In the listing that follows, count each line containing the string "keys" and report only the count.

Data records

╔══

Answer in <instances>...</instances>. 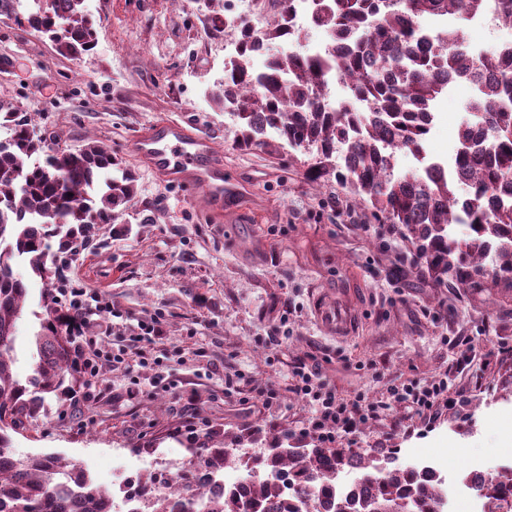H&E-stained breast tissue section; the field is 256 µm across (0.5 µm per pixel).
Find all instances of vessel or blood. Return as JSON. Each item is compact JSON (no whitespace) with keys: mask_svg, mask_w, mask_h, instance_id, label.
<instances>
[{"mask_svg":"<svg viewBox=\"0 0 512 512\" xmlns=\"http://www.w3.org/2000/svg\"><path fill=\"white\" fill-rule=\"evenodd\" d=\"M132 153L164 177L203 189L212 199L224 202L237 193L235 183L212 161V143L201 133L168 120L155 122L130 140ZM317 314L329 329L344 334L350 324L346 308L319 306Z\"/></svg>","mask_w":512,"mask_h":512,"instance_id":"obj_1","label":"vessel or blood"}]
</instances>
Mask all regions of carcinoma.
Masks as SVG:
<instances>
[{"label":"carcinoma","instance_id":"carcinoma-1","mask_svg":"<svg viewBox=\"0 0 512 512\" xmlns=\"http://www.w3.org/2000/svg\"><path fill=\"white\" fill-rule=\"evenodd\" d=\"M293 0H273L275 18L264 26L268 43L300 40L290 23ZM0 0V13L13 15L47 36L57 52L78 57L96 45L95 21L84 0ZM481 11L512 24V0H313V24L332 44L327 56L295 50L253 66V28L240 22L224 28L213 12L214 28L238 43L225 65L222 88L207 100L230 108L241 127L240 144L265 146L268 132L296 150H316L304 170L318 183L330 174L359 197L377 224H394L415 245L416 263L438 282L443 278L477 286L487 275L483 264L495 250L493 277L512 282V50L470 53L459 24ZM423 15H451L458 26L431 45L418 24ZM350 87V102L333 108L330 73ZM457 78L475 82L477 94L466 106L469 118L457 132L453 170L426 178L397 174L401 152L423 156L431 130L424 116ZM0 512H112V491L98 485L80 463L55 454L17 457L11 433L37 420L48 395L68 387L73 369L66 337L57 318L36 336L38 360L29 392L13 373V340L27 296L15 273L26 263L47 286L59 269L50 241L66 251L96 234L101 224H124L136 198V177L97 140L78 148L45 151L47 138L27 112L0 103ZM347 151L351 163L338 162ZM468 185L462 202L458 183ZM465 224L458 240L449 227ZM288 433H271L268 447L255 455L238 448L239 437H225L222 448H198L173 475L139 477L138 512H439L435 477L415 468L392 467L388 452H361L349 446H284ZM233 464L253 475L249 488L205 496L203 479ZM360 471L361 484L344 495L340 474ZM489 507L512 512V469L478 485Z\"/></svg>","mask_w":512,"mask_h":512}]
</instances>
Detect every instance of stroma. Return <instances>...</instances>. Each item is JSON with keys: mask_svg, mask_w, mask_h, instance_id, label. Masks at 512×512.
I'll use <instances>...</instances> for the list:
<instances>
[{"mask_svg": "<svg viewBox=\"0 0 512 512\" xmlns=\"http://www.w3.org/2000/svg\"><path fill=\"white\" fill-rule=\"evenodd\" d=\"M84 6L97 21V45L76 59L0 15V102L31 112L48 140L105 143L135 172L138 194L124 232L104 227L67 269L71 287L110 299L123 316L109 328L94 398L47 397V413L14 435V453L60 455L108 486L117 462L132 478L172 473L191 450L222 446L232 434L244 436L252 454L274 427L294 442L311 418L287 390L293 366L304 361L337 397L380 405L352 435L355 447L435 459L455 475L512 468V286L436 284L413 271V246L382 235L335 178H304L313 153L239 147L234 117L204 98L223 80L228 52L202 0ZM474 94L462 82L437 98L441 118L428 156L453 161ZM164 118L210 138L214 161L237 183L233 206L219 207L129 154V138ZM16 270L28 295L13 369L25 384L47 314L42 281L25 265ZM321 302L352 310L347 334L322 327ZM153 315L163 335L142 342L141 356L124 353L131 330ZM464 338L483 353L481 363L458 367ZM442 375L465 408L443 410L434 427L391 396ZM267 387L278 391L273 424L255 400ZM397 415L413 432L394 426ZM190 421L199 440L181 433Z\"/></svg>", "mask_w": 512, "mask_h": 512, "instance_id": "35a3bbf8", "label": "stroma"}]
</instances>
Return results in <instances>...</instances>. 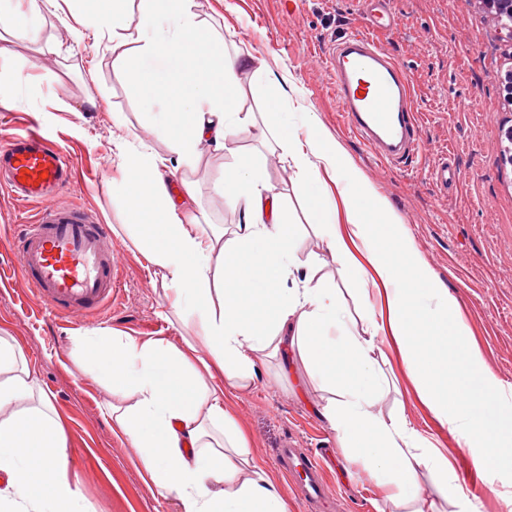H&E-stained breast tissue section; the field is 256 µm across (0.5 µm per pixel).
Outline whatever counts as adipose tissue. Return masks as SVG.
Segmentation results:
<instances>
[{"mask_svg": "<svg viewBox=\"0 0 512 512\" xmlns=\"http://www.w3.org/2000/svg\"><path fill=\"white\" fill-rule=\"evenodd\" d=\"M130 0H0V55L31 40L45 6L77 35L109 33L121 46ZM194 0H140L137 47L125 57L144 102L163 108L161 126L172 151L162 157L117 144L122 206L136 245L158 268L174 309L192 299L200 314V344L160 337L95 336L82 346L103 368L113 394L128 404L112 410L154 485L176 494L182 512H289L288 500L253 450L248 432L224 398L225 389H251L255 368L288 351L309 364L327 397L320 415L335 432L343 455L373 477L384 500L417 503L416 512H441L448 495L449 449L423 436L405 415L376 408L380 385L375 355L394 348L403 371L433 417L449 426L458 444L476 448L474 463L495 467L502 448L500 422L512 409V387L486 369L480 349L454 320L459 304L433 284L420 262L405 265L373 255L378 277L391 282L386 315L363 299L364 332L346 329L329 341V324L343 322L345 303L334 284L306 275L302 287L280 288L295 266L291 221L281 194L248 162L224 171L215 189L235 199L240 219L231 232H204L196 186L182 181L173 199L175 164L194 163L202 143L223 149L247 128L237 85L242 70L262 72L251 51H224L219 37L204 34ZM278 147L299 179L330 176L345 194L349 231L329 204L317 212V234L342 274L355 271L348 240L368 241L372 225L388 229L397 254L409 239L395 211L378 198L352 160L316 135L290 131ZM463 348L474 374L469 387L448 381V343ZM39 386L23 353L0 337V512H81L68 479L69 457L58 415L47 400L22 408ZM470 412L458 418L460 399ZM435 479L427 495L424 476Z\"/></svg>", "mask_w": 512, "mask_h": 512, "instance_id": "adipose-tissue-1", "label": "adipose tissue"}]
</instances>
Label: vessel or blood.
<instances>
[{"mask_svg":"<svg viewBox=\"0 0 512 512\" xmlns=\"http://www.w3.org/2000/svg\"><path fill=\"white\" fill-rule=\"evenodd\" d=\"M360 26L335 37L326 55L347 126L385 169L410 166L425 147L415 93L404 68L380 45L398 26L390 0H361ZM75 173L61 146L30 130L0 139V189L27 199L36 218L12 239V251L38 301L58 314L104 313L119 290V258L105 249L106 225L77 204L58 200ZM440 189L455 186L459 169L441 156L431 172ZM274 458L307 512H330L335 495L326 457L278 448Z\"/></svg>","mask_w":512,"mask_h":512,"instance_id":"b4317fda","label":"vessel or blood"}]
</instances>
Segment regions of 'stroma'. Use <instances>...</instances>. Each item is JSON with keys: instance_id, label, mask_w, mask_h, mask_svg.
I'll return each mask as SVG.
<instances>
[{"instance_id": "35a3bbf8", "label": "stroma", "mask_w": 512, "mask_h": 512, "mask_svg": "<svg viewBox=\"0 0 512 512\" xmlns=\"http://www.w3.org/2000/svg\"><path fill=\"white\" fill-rule=\"evenodd\" d=\"M399 28L384 45L406 68L416 91V110L426 150L409 167L383 172L377 158L345 127L333 80L324 65L332 39L360 18L358 0H195L199 22L223 37L227 50L251 51L270 72L287 75L274 85L246 71L239 82L242 111L253 126L238 132L224 151L201 144L194 164L180 167L172 180L194 181L203 214L202 228L232 230L239 219L232 198L219 195L214 183L226 167L240 161L262 165L268 183L285 195L295 217L290 230L296 256L318 267L320 278L339 284L349 314L361 305L359 280L343 281L336 263L323 250L314 228L319 198L296 182L287 157L271 149L283 132L265 118L266 102L277 97L294 125L312 121L313 131L336 142L401 219L411 253L432 280L459 300V317L480 349L485 365L512 384V169L499 155L498 129L512 122V110L496 108L497 74L502 48L512 33L488 27L468 0H392ZM34 48L18 46L1 57L0 71H15L28 82L10 106L0 105V129L12 132L40 126L60 139L77 174L60 193L62 202L83 206L112 230L121 255V290L100 317L70 318L38 305L33 288L20 273L11 251L17 224L34 214L32 205L0 191V336L18 346L35 372L43 394L59 415L70 460L69 480L84 512H181L176 495L160 492L132 457L127 438L113 425L105 405L112 387L91 368L76 347L80 337L117 330L133 336H161L198 342L200 320L179 319L165 298L157 268L149 265L125 230L121 204L105 186L114 172L119 134L168 155L159 129L149 128L138 102V89L112 51L111 37L99 42L70 34L53 11L34 37ZM477 96L472 108L460 99ZM100 99L91 108L87 97ZM122 114L123 128L112 125ZM455 159L460 181L446 193L432 183L429 170L441 154ZM321 398L302 362L275 355L256 367L252 388L231 391L227 401L272 471L280 490L288 481L278 471L276 448H328L330 467L341 488L336 512H410L409 505L383 501L366 473L349 476L336 434L318 413ZM377 407L384 415L405 414L423 435L452 450L450 494L444 512H506L495 493L512 486V450L501 451L486 471L480 495L460 499L462 476L473 463L468 448L456 447L409 387L387 390Z\"/></svg>"}]
</instances>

╚══

## RESULT BELOW
3